● Saved entries
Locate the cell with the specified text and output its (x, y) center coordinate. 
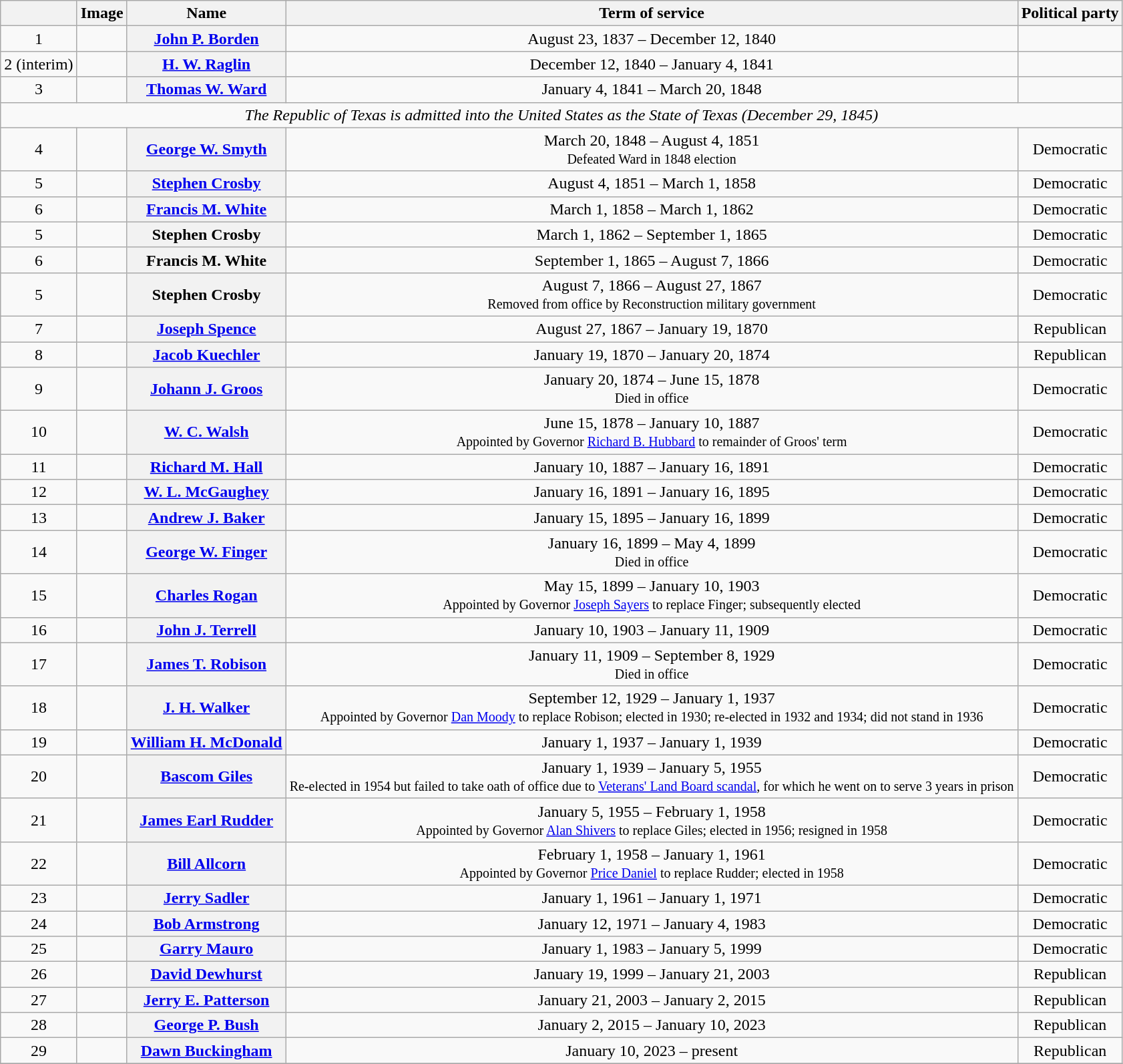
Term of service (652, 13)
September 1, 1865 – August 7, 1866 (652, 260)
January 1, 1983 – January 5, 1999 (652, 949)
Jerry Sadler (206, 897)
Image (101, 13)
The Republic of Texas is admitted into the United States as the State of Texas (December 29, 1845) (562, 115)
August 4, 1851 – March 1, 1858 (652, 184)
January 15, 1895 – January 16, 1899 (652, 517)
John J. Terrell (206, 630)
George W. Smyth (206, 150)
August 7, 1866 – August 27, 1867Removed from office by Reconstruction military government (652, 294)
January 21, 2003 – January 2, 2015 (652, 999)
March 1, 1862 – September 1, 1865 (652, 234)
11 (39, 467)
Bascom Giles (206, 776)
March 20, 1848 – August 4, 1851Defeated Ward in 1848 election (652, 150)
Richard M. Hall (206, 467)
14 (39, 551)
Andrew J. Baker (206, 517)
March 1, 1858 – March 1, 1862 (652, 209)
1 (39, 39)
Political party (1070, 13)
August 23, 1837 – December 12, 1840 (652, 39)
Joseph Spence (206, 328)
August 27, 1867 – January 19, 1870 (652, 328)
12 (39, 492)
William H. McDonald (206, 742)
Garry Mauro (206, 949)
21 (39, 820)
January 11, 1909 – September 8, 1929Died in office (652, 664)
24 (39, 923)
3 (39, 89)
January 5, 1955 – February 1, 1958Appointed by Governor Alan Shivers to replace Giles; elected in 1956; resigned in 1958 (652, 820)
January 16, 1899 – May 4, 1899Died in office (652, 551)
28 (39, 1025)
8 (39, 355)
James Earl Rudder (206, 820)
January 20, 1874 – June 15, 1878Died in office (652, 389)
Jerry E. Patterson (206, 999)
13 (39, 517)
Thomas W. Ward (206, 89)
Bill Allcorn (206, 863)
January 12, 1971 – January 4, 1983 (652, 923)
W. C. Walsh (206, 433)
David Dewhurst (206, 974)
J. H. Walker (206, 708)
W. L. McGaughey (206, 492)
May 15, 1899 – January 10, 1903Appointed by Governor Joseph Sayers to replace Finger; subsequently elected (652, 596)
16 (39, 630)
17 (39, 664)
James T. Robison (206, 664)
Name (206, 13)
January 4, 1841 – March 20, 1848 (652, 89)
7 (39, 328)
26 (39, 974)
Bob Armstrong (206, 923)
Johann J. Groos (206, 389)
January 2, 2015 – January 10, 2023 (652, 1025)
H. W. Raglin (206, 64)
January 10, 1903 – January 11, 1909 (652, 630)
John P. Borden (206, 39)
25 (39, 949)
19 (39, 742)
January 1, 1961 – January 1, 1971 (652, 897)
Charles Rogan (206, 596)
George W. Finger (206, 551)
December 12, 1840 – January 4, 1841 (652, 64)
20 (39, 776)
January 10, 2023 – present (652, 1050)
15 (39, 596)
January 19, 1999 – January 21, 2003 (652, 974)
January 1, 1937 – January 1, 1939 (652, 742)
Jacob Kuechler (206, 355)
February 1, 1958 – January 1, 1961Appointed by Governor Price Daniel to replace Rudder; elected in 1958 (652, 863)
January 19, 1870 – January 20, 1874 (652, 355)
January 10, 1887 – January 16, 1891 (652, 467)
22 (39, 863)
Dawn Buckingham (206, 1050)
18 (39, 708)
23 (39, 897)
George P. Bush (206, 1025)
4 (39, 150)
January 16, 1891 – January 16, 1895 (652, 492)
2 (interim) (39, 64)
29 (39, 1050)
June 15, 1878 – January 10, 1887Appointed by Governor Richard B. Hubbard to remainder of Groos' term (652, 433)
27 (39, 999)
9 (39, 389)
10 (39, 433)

* * *

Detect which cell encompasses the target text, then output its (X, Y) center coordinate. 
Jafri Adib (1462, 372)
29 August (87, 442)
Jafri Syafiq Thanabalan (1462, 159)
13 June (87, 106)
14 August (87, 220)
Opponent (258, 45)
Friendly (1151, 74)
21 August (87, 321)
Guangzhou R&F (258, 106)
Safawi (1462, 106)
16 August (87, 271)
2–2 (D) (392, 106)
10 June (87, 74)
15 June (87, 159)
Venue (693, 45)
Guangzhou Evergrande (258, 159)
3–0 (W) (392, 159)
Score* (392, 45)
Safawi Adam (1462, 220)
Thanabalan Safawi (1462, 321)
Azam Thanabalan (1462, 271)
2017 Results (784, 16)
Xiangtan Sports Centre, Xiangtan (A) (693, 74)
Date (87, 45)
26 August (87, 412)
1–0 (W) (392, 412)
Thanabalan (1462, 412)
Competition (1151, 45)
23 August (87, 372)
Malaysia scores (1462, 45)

● Given task
Echo the data lines from the one containing "Term of service (652, 13)" down to the one containing "John J. Terrell (206, 630)", both included, with nothing changed.

● Answer to the exercise
Term of service (652, 13)
September 1, 1865 – August 7, 1866 (652, 260)
January 1, 1983 – January 5, 1999 (652, 949)
Jerry Sadler (206, 897)
Image (101, 13)
The Republic of Texas is admitted into the United States as the State of Texas (December 29, 1845) (562, 115)
August 4, 1851 – March 1, 1858 (652, 184)
January 15, 1895 – January 16, 1899 (652, 517)
John J. Terrell (206, 630)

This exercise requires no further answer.